▶ [GIVEN DATA]:
◆ ◆ ◆

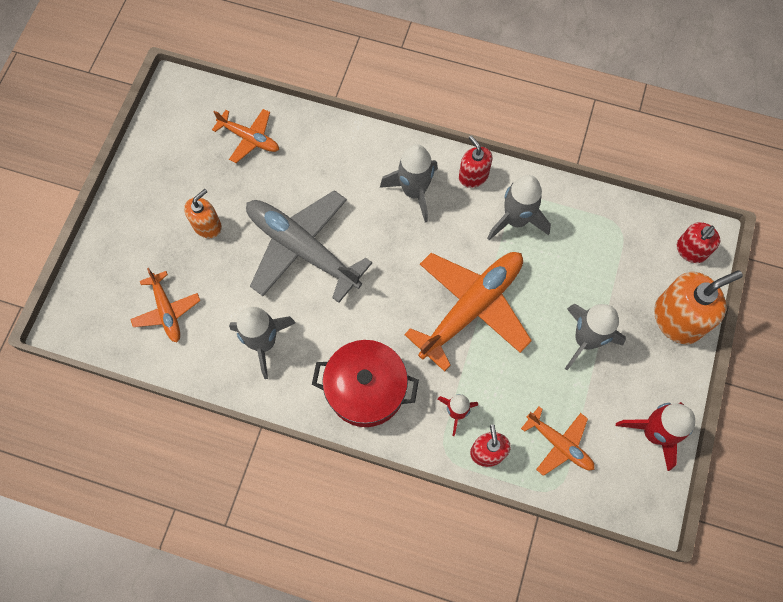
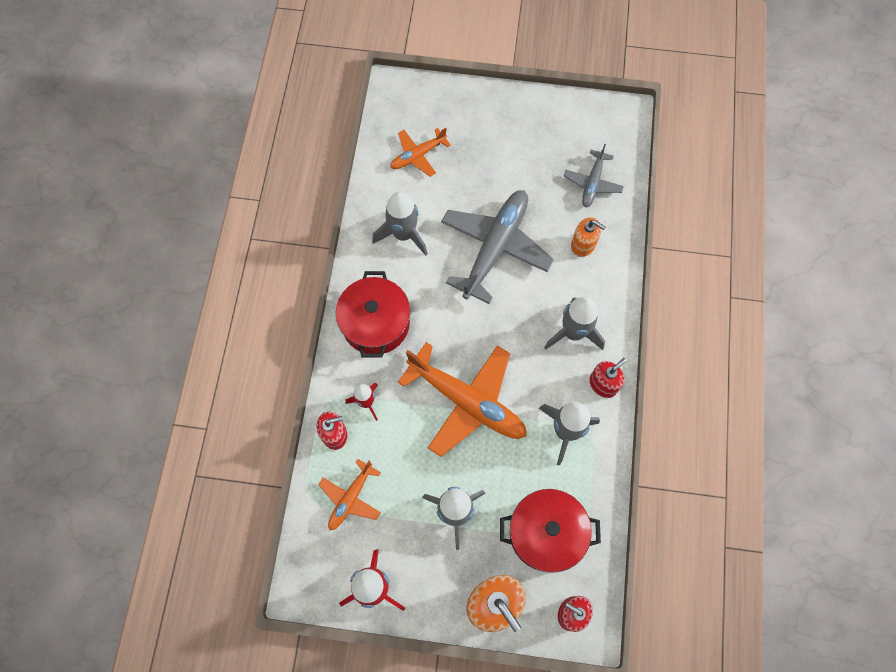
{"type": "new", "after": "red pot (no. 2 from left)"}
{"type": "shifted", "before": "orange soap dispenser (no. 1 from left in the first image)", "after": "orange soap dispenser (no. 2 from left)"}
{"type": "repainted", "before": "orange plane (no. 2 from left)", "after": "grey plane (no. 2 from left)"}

◆ ◆ ◆

▶ [THE TASK]: Transcribe the data exactly and leave no picture in the copy.

▶ [RESPONSE AREA]:
{"type": "new", "after": "red pot (no. 2 from left)"}
{"type": "shifted", "before": "orange soap dispenser (no. 1 from left in the first image)", "after": "orange soap dispenser (no. 2 from left)"}
{"type": "repainted", "before": "orange plane (no. 2 from left)", "after": "grey plane (no. 2 from left)"}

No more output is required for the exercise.